**WHAT YOU ARE ASKED TO DO:** Please duplicate the lines of every item below word for word, leaving out the pictures.

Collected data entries

— start —

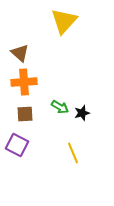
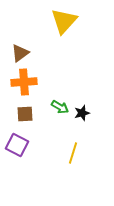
brown triangle: rotated 42 degrees clockwise
yellow line: rotated 40 degrees clockwise
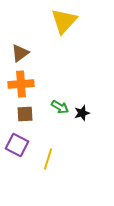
orange cross: moved 3 px left, 2 px down
yellow line: moved 25 px left, 6 px down
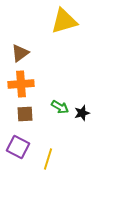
yellow triangle: rotated 32 degrees clockwise
purple square: moved 1 px right, 2 px down
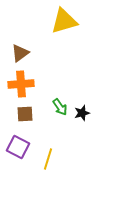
green arrow: rotated 24 degrees clockwise
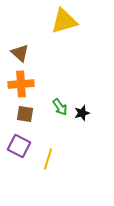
brown triangle: rotated 42 degrees counterclockwise
brown square: rotated 12 degrees clockwise
purple square: moved 1 px right, 1 px up
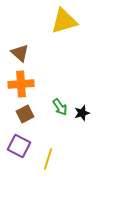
brown square: rotated 36 degrees counterclockwise
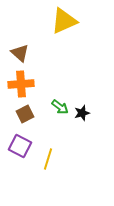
yellow triangle: rotated 8 degrees counterclockwise
green arrow: rotated 18 degrees counterclockwise
purple square: moved 1 px right
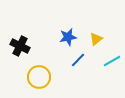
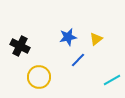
cyan line: moved 19 px down
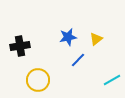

— end —

**WRITTEN ANSWER:**
brown triangle: rotated 42 degrees clockwise
yellow line: rotated 40 degrees clockwise
orange cross: moved 3 px left, 2 px down
yellow line: moved 25 px left, 6 px down
yellow triangle: rotated 32 degrees clockwise
purple square: moved 1 px right, 2 px down
green arrow: rotated 24 degrees clockwise
brown triangle: rotated 42 degrees counterclockwise
brown square: rotated 12 degrees clockwise
purple square: moved 1 px right, 1 px up
brown square: rotated 36 degrees counterclockwise
yellow triangle: rotated 8 degrees counterclockwise
green arrow: rotated 18 degrees counterclockwise
purple square: moved 1 px right
cyan line: moved 19 px down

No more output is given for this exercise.